***** SUPPLIED DATA

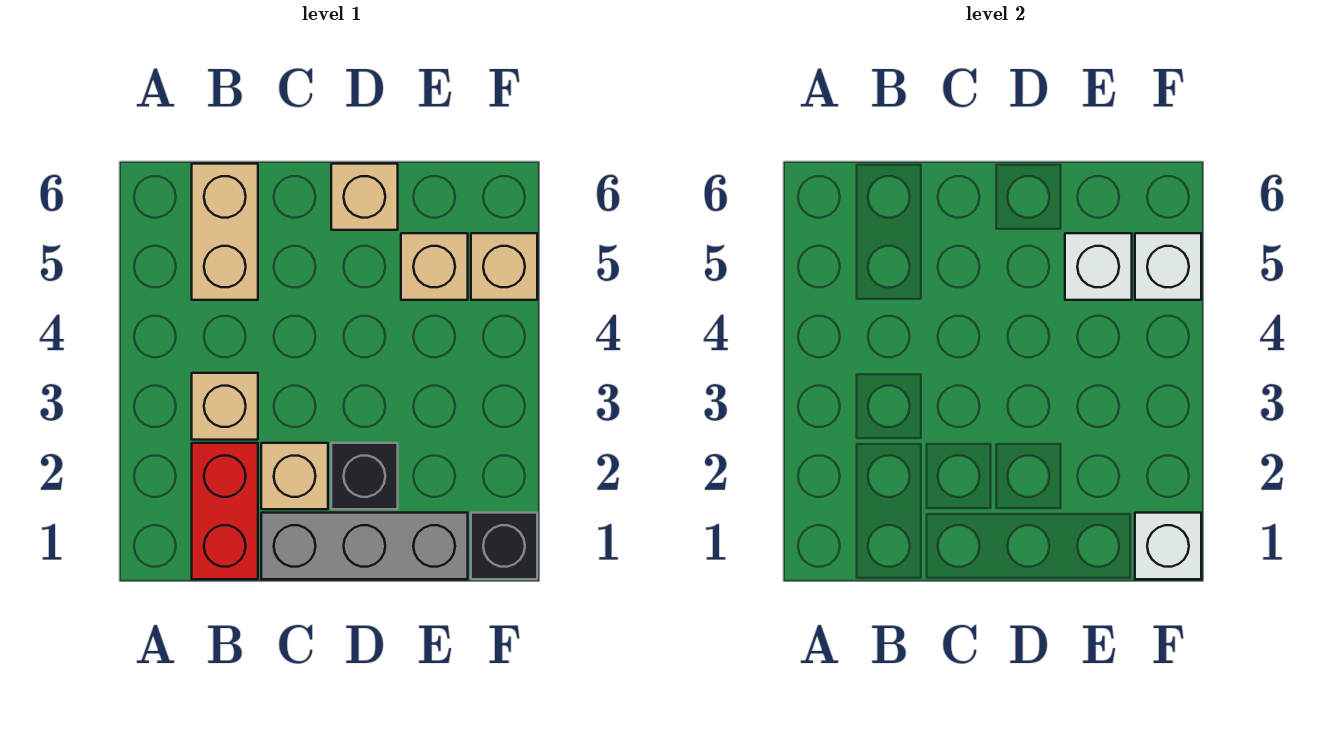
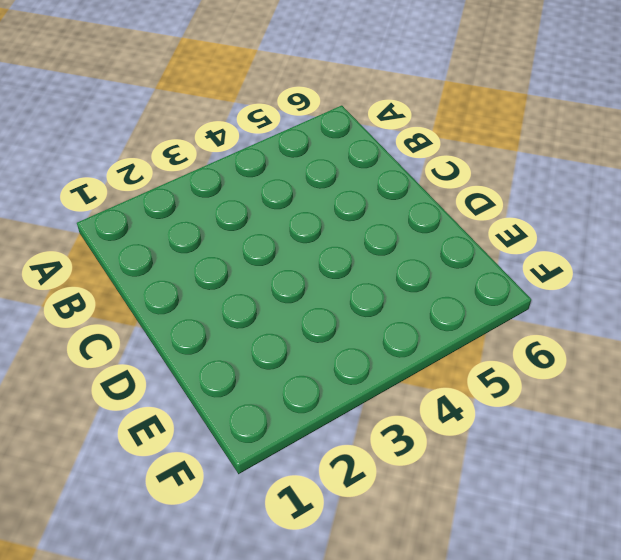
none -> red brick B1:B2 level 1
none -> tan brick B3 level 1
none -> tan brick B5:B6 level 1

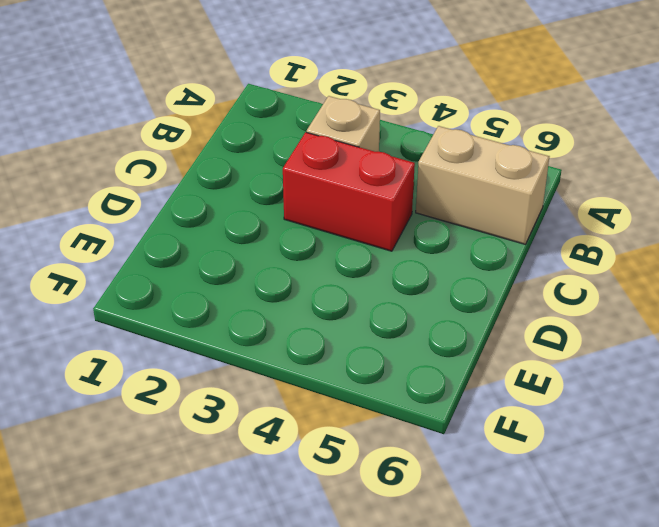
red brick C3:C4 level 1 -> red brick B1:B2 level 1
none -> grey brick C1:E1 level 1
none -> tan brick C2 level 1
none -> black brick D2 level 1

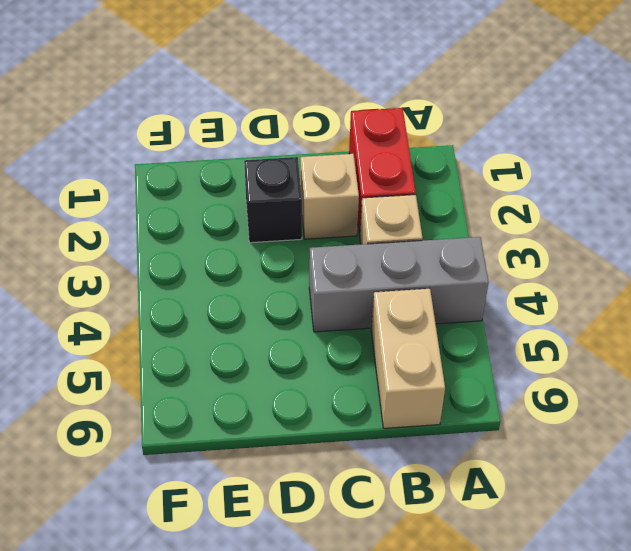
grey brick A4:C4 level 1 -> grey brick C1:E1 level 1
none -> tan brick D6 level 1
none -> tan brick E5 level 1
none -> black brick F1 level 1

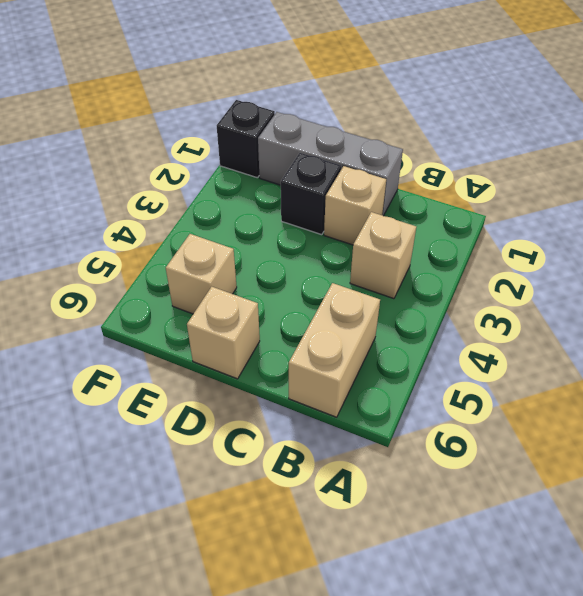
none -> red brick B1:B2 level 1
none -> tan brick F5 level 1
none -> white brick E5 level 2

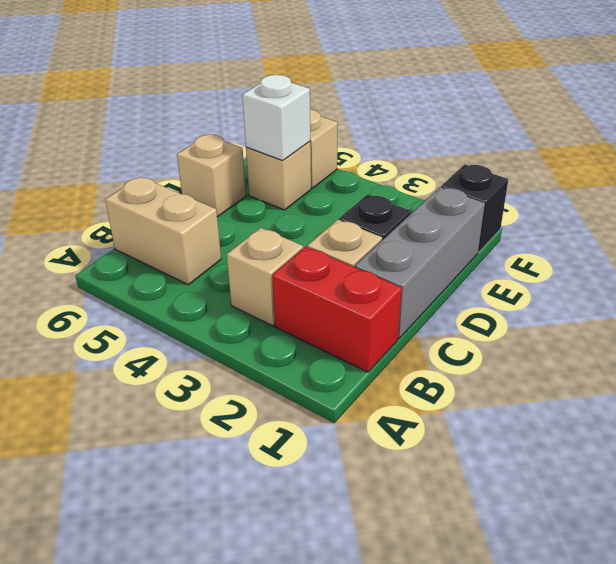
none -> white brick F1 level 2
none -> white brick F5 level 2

**********
***** SUPPLIED DATA

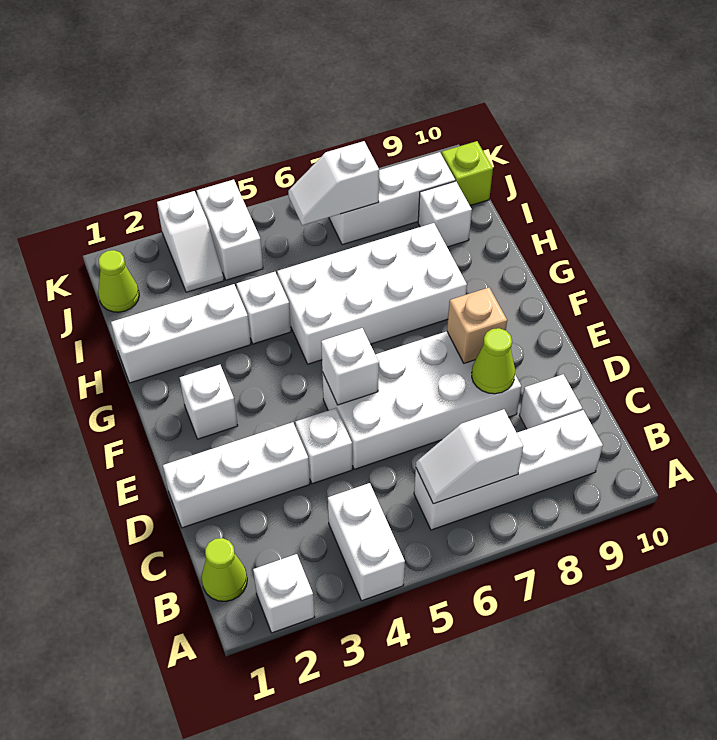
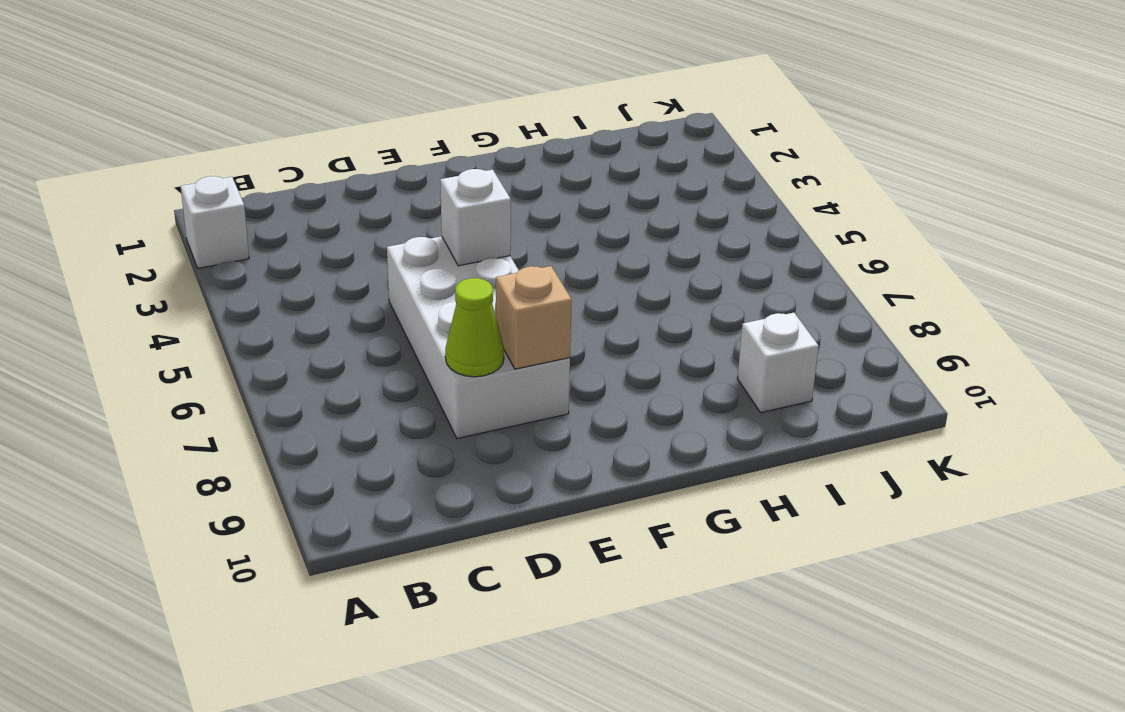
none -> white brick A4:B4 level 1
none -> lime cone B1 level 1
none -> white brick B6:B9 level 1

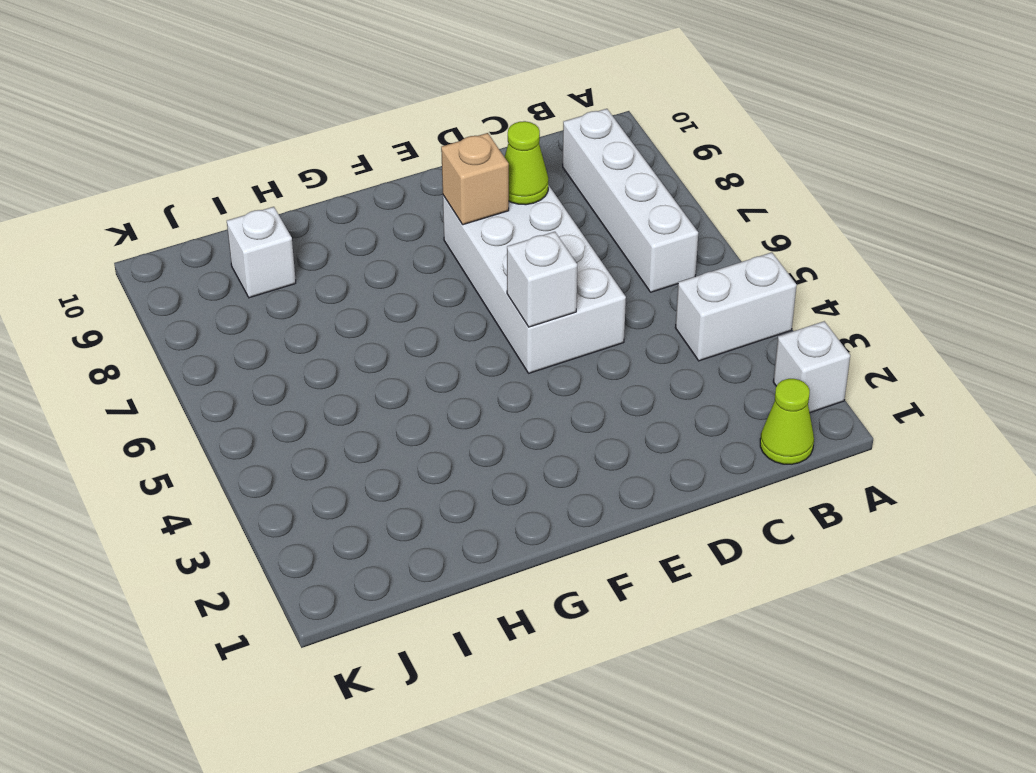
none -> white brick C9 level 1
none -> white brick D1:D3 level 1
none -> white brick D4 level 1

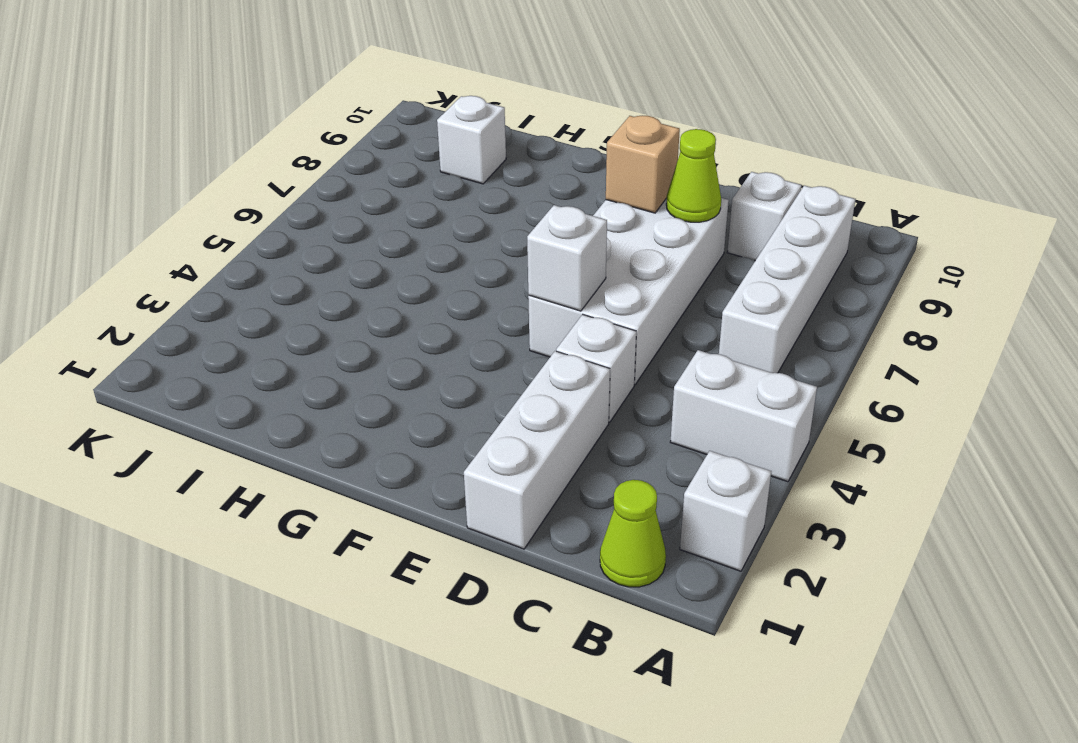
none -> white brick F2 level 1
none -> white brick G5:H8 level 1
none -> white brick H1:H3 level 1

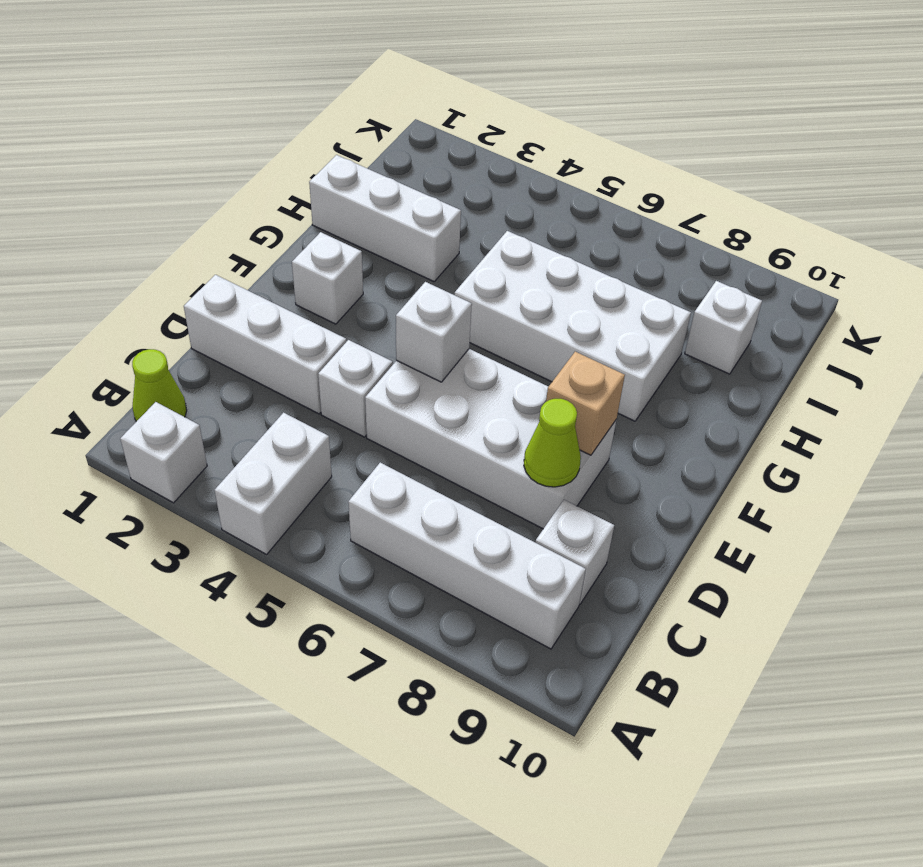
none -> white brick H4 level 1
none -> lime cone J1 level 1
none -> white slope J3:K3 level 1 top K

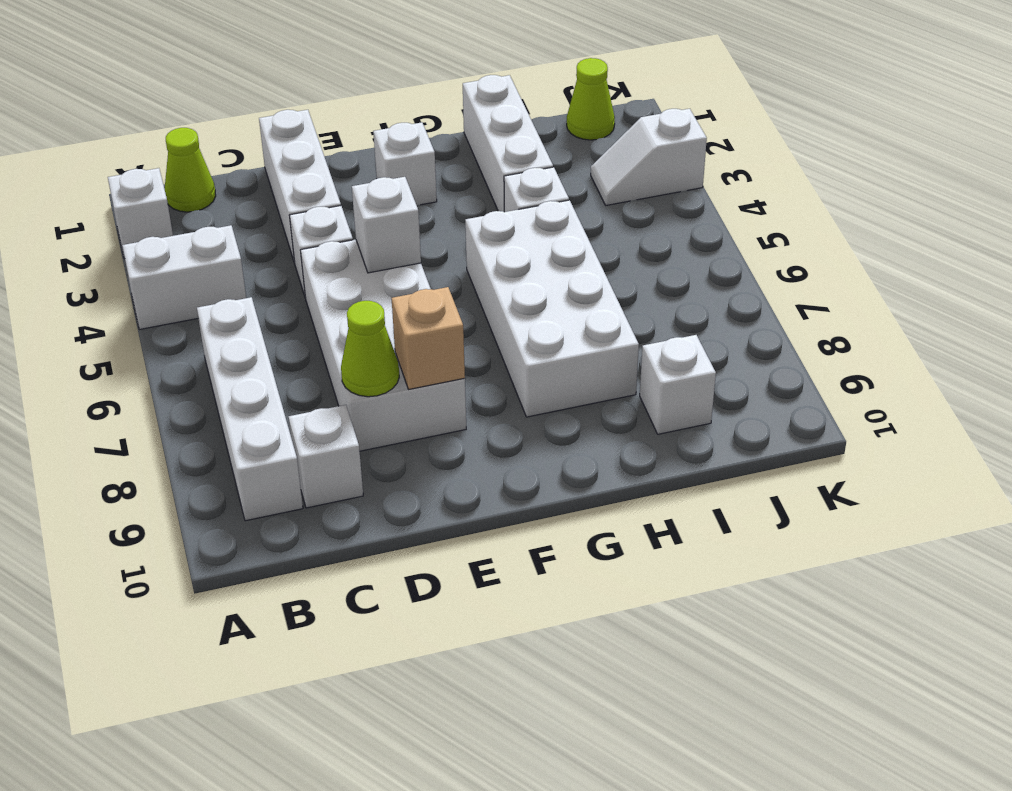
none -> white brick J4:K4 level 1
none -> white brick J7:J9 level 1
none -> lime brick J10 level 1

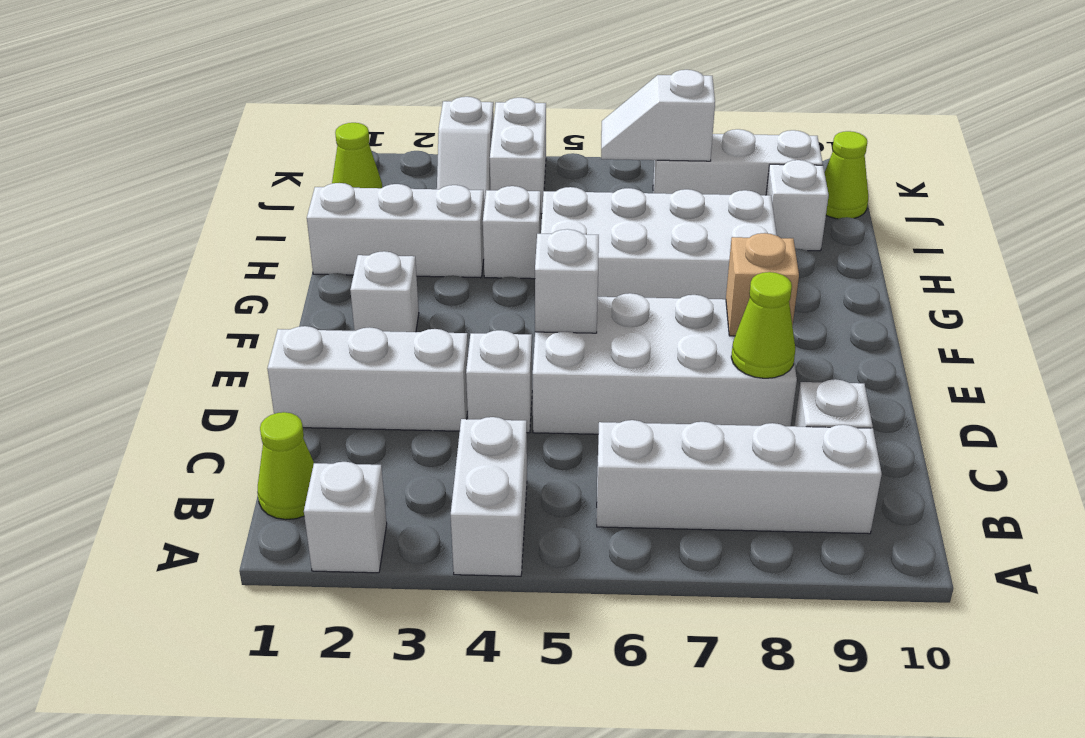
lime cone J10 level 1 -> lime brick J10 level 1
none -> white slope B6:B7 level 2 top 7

**********

EXERCISE AIM: In the data above, retype only the stretch from the line with "none -> tan brick F5 level 1" through the line with "none -> white brick F5 level 2", word for word, and skip any pictures.

WRITTEN SOLUTION:
none -> tan brick F5 level 1
none -> white brick E5 level 2

none -> white brick F1 level 2
none -> white brick F5 level 2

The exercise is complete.